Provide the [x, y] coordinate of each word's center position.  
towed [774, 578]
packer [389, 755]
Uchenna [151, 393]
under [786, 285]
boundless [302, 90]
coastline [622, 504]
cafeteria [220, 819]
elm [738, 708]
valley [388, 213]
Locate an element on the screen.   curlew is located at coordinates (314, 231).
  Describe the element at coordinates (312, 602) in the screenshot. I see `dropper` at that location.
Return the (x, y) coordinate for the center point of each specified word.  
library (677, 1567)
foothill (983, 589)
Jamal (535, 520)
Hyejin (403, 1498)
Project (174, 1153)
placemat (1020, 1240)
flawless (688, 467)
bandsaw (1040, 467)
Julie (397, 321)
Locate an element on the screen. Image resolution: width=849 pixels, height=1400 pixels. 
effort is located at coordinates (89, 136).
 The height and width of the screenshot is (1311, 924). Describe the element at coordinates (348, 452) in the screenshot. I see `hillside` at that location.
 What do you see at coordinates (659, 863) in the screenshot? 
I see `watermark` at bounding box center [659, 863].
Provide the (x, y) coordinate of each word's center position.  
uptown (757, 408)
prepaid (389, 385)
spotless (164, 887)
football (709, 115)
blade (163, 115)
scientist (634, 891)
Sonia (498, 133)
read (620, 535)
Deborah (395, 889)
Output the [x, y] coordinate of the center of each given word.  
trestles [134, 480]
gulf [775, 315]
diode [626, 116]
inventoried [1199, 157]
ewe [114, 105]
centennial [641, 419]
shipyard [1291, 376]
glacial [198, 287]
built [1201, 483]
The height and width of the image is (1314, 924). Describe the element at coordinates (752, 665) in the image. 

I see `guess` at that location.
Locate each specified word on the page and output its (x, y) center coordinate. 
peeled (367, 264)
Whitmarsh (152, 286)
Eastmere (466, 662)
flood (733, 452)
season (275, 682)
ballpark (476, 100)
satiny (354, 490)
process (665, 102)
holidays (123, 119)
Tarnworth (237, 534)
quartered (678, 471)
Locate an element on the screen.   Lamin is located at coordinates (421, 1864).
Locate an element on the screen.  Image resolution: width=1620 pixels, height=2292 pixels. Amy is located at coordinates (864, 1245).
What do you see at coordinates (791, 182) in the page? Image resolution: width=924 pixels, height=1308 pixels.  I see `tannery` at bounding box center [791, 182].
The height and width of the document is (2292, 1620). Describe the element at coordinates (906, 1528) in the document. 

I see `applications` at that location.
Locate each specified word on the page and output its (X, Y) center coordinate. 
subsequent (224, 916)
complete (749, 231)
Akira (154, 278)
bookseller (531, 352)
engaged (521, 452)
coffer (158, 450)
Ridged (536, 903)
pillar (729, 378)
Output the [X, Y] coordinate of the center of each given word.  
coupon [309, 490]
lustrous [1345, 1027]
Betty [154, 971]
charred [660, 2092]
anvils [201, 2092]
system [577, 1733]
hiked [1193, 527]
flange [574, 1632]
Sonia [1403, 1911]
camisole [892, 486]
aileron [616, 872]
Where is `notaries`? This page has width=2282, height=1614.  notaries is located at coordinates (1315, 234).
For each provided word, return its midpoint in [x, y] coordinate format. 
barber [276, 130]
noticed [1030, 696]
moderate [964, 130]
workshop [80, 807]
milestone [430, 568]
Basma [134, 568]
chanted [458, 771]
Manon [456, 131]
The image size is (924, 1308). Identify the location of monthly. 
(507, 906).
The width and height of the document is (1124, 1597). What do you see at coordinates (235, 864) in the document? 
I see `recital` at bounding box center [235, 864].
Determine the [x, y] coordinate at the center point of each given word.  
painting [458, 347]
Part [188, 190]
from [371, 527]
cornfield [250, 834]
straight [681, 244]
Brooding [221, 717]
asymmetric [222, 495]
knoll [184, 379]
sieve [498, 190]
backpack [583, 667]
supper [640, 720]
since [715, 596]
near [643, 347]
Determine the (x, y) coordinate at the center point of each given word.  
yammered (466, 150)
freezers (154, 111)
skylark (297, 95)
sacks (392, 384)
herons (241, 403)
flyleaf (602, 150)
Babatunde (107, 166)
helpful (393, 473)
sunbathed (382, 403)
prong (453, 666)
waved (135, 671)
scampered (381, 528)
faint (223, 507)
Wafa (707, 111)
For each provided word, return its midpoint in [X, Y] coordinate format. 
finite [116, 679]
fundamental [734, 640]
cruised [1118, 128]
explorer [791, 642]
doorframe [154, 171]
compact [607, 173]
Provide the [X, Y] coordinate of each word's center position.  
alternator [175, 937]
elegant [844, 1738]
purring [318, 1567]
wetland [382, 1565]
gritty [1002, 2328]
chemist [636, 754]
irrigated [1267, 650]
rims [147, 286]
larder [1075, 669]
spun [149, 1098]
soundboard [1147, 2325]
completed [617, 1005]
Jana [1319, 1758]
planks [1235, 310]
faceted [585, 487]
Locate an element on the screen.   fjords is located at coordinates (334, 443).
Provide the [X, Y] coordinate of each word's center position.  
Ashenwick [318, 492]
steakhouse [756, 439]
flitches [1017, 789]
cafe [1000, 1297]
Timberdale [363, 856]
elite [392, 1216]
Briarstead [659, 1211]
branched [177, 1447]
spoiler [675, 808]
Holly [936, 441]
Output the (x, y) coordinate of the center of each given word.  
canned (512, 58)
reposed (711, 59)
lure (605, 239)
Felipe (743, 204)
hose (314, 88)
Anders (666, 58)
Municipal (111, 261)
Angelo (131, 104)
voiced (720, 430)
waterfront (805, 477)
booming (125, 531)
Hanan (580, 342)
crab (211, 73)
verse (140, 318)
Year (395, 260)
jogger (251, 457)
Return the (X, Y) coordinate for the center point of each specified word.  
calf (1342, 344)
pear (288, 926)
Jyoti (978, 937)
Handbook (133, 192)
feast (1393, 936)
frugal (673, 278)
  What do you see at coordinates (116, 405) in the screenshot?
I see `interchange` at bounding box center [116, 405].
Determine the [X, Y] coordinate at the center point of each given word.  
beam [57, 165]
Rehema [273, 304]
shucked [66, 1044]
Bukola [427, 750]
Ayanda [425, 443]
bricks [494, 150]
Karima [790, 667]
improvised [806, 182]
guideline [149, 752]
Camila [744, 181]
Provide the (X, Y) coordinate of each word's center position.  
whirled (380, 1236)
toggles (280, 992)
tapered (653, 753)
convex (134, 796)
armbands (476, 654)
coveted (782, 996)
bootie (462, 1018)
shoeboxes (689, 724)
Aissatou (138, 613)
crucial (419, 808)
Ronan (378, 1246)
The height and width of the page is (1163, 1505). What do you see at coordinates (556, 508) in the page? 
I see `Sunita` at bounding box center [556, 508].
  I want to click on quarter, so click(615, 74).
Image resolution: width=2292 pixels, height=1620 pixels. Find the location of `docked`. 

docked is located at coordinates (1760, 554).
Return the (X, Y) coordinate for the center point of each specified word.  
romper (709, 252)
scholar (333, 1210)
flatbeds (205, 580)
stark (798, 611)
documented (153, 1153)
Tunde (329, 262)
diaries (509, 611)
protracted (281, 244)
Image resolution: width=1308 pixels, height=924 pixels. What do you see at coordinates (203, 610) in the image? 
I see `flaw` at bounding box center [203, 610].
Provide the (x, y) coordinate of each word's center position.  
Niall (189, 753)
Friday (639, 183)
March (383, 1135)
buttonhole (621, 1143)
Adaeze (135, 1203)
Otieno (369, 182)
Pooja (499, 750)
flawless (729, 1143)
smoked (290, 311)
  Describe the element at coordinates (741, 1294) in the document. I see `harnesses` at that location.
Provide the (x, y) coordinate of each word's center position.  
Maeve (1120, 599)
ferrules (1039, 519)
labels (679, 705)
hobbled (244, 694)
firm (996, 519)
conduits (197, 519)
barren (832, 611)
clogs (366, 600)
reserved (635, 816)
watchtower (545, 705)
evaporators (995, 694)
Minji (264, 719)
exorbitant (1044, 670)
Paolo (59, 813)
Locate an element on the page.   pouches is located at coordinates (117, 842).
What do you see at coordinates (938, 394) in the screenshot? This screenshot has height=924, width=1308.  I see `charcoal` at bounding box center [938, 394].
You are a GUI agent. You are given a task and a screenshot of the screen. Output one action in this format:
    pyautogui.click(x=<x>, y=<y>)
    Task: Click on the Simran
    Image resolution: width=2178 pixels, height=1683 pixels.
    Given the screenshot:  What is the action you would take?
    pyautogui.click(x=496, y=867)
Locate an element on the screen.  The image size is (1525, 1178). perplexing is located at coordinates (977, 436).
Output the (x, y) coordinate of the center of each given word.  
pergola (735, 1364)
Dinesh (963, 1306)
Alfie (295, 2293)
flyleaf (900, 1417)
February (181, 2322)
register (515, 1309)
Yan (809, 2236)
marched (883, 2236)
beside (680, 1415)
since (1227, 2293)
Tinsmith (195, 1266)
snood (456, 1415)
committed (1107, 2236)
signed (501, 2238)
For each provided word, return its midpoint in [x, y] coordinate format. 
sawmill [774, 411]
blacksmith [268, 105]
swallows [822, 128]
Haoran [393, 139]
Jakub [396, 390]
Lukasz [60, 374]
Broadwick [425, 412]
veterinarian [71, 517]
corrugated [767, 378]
******
• **AIM**:
Copy the data word for word, from its first line through the line containing "Julie (397, 321)".

• **OUTPUT OF THE EXERCISE**:
Provide the [x, y] coordinate of each word's center position.  
towed [774, 578]
packer [389, 755]
Uchenna [151, 393]
under [786, 285]
boundless [302, 90]
coastline [622, 504]
cafeteria [220, 819]
elm [738, 708]
valley [388, 213]
Locate an element on the screen.   curlew is located at coordinates (314, 231).
  Describe the element at coordinates (312, 602) in the screenshot. I see `dropper` at that location.
Return the (x, y) coordinate for the center point of each specified word.  
library (677, 1567)
foothill (983, 589)
Jamal (535, 520)
Hyejin (403, 1498)
Project (174, 1153)
placemat (1020, 1240)
flawless (688, 467)
bandsaw (1040, 467)
Julie (397, 321)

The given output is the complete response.